◆ TASK ◆
When you give the entries again, keep every word as it stands and drop the pictures.

◆ INPUT FOR THIS TASK ◆
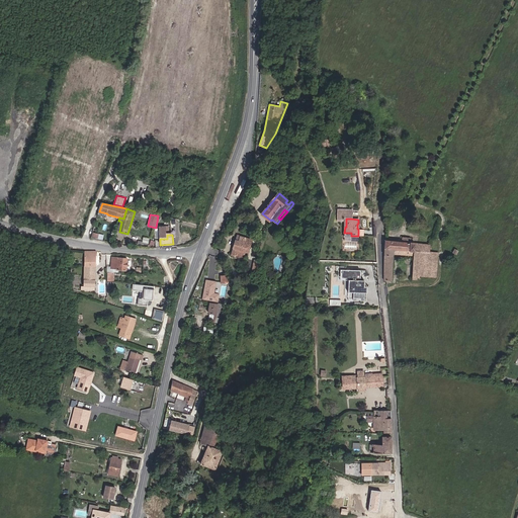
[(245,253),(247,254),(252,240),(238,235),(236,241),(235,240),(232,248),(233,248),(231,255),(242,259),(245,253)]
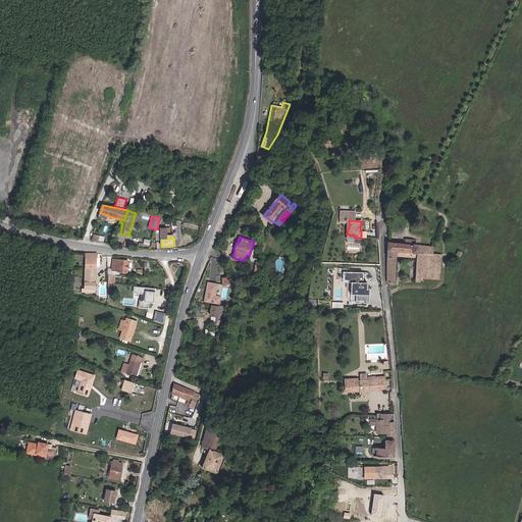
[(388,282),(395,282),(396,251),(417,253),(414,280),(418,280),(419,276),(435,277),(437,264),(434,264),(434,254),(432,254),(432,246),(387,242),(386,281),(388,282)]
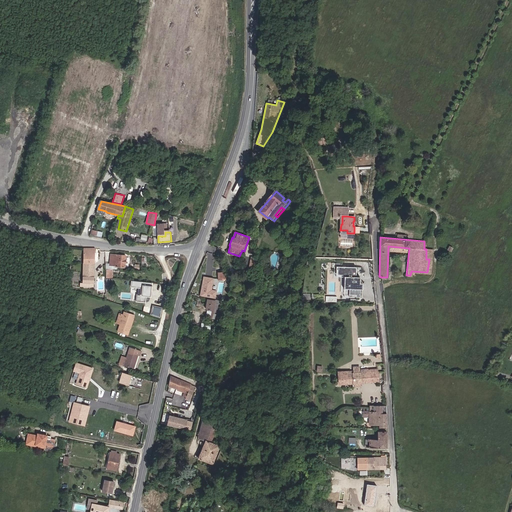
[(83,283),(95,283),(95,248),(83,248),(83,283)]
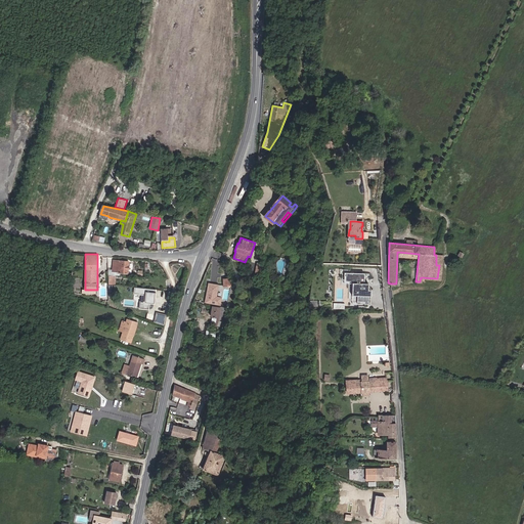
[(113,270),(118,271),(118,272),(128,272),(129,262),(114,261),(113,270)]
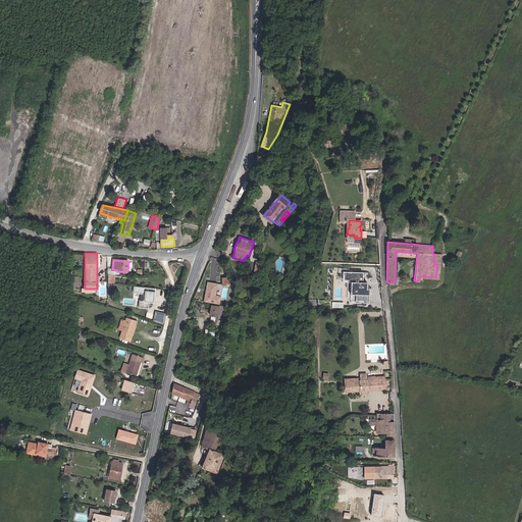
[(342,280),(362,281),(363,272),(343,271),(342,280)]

◆ WRITTEN SOLUTION ◆
[(245,253),(247,254),(252,240),(238,235),(236,241),(235,240),(232,248),(233,248),(231,255),(242,259),(245,253)]
[(388,282),(395,282),(396,251),(417,253),(414,280),(418,280),(419,276),(435,277),(437,264),(434,264),(434,254),(432,254),(432,246),(387,242),(386,281),(388,282)]
[(83,283),(95,283),(95,248),(83,248),(83,283)]
[(113,270),(118,271),(118,272),(128,272),(129,262),(114,261),(113,270)]
[(342,280),(362,281),(363,272),(343,271),(342,280)]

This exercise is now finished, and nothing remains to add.